[Start of section]

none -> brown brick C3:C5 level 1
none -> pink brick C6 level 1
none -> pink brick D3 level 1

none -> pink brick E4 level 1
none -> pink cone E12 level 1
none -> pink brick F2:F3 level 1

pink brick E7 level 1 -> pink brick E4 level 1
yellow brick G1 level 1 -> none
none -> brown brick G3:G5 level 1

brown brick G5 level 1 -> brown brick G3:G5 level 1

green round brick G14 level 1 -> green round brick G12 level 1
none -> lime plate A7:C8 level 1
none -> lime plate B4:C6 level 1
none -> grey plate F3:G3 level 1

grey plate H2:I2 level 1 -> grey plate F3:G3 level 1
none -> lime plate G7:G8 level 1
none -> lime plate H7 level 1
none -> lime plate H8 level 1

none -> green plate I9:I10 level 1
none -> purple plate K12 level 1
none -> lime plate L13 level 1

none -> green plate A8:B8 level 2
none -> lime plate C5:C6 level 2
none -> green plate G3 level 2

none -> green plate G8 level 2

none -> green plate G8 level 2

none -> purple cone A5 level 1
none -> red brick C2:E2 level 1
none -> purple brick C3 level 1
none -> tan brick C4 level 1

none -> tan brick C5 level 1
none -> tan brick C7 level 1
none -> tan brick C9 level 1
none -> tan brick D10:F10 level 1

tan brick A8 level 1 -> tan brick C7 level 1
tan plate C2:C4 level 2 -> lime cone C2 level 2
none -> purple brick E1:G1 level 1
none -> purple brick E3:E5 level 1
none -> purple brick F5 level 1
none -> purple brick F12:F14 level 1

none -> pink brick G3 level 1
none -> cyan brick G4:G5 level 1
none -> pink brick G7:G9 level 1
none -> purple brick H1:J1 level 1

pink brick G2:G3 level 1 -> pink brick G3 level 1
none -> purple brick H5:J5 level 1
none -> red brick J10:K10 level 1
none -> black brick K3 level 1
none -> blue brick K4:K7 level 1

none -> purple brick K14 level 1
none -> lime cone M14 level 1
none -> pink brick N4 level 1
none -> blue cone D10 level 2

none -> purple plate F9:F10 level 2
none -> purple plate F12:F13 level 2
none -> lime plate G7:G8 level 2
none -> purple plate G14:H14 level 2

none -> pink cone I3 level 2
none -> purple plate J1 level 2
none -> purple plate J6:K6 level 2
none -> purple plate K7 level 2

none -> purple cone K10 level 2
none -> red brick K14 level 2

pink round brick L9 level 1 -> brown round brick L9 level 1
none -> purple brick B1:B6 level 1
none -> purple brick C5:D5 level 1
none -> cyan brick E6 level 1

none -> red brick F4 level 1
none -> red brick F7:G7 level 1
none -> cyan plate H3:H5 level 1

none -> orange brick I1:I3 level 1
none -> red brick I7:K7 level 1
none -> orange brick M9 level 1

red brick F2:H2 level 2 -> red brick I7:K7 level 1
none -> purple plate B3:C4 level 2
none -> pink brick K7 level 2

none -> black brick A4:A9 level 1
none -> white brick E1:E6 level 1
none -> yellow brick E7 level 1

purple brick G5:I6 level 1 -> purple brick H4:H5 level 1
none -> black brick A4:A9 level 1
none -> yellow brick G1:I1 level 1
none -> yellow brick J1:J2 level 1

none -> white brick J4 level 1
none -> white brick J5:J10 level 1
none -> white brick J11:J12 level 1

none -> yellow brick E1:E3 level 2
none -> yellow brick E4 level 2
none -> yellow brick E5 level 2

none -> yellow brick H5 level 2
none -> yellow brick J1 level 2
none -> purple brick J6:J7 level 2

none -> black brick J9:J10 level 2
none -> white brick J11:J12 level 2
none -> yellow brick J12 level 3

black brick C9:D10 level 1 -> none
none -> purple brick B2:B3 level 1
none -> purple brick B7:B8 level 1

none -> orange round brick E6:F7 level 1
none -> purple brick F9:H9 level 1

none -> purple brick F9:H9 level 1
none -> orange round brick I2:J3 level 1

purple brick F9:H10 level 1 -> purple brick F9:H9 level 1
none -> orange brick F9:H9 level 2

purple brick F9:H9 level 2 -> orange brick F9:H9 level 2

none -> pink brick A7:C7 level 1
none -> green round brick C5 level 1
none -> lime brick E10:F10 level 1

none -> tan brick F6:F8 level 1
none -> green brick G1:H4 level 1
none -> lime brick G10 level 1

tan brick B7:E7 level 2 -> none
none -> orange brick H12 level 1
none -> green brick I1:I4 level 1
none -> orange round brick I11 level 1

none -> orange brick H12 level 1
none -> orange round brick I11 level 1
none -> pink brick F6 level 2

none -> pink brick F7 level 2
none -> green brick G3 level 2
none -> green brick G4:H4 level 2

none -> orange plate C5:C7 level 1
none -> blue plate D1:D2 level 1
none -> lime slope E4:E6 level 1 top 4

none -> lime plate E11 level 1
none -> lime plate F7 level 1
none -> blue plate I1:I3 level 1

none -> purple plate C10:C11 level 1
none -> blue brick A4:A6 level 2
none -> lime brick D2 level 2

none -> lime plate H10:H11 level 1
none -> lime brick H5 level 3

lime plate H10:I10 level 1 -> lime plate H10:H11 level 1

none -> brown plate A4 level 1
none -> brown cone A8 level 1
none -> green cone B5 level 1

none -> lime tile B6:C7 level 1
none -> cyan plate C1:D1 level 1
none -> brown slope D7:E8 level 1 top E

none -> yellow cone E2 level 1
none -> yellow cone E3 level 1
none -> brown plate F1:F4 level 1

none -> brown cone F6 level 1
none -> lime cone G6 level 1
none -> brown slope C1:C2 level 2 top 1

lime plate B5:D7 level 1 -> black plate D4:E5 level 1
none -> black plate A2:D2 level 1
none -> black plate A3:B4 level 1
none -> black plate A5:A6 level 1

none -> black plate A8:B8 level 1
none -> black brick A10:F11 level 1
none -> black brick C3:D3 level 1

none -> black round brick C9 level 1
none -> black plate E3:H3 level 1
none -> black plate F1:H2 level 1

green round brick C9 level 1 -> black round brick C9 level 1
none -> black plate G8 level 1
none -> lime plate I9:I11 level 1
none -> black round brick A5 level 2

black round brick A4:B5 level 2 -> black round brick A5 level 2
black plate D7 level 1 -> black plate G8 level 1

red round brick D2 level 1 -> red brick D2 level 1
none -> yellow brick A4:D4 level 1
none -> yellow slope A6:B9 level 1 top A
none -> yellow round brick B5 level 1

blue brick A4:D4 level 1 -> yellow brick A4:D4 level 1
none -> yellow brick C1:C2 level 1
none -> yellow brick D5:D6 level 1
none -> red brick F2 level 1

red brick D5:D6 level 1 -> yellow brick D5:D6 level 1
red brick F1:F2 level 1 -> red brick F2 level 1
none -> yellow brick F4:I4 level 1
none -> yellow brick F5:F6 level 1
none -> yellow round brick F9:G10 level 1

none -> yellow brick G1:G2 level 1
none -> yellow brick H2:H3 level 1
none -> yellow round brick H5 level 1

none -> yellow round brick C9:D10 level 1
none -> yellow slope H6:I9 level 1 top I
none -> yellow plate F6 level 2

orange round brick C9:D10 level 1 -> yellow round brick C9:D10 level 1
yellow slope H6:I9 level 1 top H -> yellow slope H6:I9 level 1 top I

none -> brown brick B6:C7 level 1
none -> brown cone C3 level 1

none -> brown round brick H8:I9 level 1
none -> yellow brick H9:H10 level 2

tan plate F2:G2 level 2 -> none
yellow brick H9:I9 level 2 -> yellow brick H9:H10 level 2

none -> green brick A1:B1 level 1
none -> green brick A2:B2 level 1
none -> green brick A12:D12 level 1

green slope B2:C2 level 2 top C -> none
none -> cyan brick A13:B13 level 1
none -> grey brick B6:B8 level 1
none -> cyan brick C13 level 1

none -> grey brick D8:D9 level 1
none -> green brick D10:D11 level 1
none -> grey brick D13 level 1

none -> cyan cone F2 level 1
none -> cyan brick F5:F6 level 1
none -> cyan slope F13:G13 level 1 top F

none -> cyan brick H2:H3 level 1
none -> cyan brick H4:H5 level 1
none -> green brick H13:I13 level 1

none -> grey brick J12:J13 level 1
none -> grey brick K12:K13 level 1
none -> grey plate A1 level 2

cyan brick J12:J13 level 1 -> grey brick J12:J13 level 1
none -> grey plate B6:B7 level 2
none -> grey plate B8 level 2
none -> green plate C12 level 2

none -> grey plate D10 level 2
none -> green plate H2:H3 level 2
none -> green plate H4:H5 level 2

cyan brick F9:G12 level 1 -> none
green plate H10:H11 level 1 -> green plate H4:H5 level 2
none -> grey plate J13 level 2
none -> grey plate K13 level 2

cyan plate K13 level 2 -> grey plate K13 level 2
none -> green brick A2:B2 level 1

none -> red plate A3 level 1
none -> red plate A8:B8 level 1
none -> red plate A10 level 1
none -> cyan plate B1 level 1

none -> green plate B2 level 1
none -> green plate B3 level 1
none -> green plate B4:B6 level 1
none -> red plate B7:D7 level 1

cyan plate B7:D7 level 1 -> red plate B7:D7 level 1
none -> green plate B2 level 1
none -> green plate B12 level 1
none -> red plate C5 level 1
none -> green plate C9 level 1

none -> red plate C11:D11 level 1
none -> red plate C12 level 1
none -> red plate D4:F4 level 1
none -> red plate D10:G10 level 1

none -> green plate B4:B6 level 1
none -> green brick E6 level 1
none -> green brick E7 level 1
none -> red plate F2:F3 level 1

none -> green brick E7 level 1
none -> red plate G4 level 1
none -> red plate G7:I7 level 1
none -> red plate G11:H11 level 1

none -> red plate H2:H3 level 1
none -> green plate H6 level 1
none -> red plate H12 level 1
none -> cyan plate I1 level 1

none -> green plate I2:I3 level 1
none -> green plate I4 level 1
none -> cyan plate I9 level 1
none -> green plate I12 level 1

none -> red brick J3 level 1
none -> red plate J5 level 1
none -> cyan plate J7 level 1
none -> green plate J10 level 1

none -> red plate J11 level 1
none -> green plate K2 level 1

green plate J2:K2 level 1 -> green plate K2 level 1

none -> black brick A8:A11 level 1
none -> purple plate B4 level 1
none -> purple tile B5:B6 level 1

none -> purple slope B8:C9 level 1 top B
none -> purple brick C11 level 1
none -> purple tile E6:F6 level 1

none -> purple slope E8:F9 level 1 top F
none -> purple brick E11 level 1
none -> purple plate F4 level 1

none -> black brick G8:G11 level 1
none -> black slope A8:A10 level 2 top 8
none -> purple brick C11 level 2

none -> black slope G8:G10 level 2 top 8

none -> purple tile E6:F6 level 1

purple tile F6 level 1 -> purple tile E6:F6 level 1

[End of section]

▶ _TASK INSTRUCTIONS_
Every line above in which the word "slope" occurs is to be copied.

▶ _ANSWER TO THIS PROBLEM_
none -> lime slope E4:E6 level 1 top 4
none -> brown slope D7:E8 level 1 top E
none -> brown slope C1:C2 level 2 top 1
none -> yellow slope A6:B9 level 1 top A
none -> yellow slope H6:I9 level 1 top I
yellow slope H6:I9 level 1 top H -> yellow slope H6:I9 level 1 top I
green slope B2:C2 level 2 top C -> none
none -> cyan slope F13:G13 level 1 top F
none -> purple slope B8:C9 level 1 top B
none -> purple slope E8:F9 level 1 top F
none -> black slope A8:A10 level 2 top 8
none -> black slope G8:G10 level 2 top 8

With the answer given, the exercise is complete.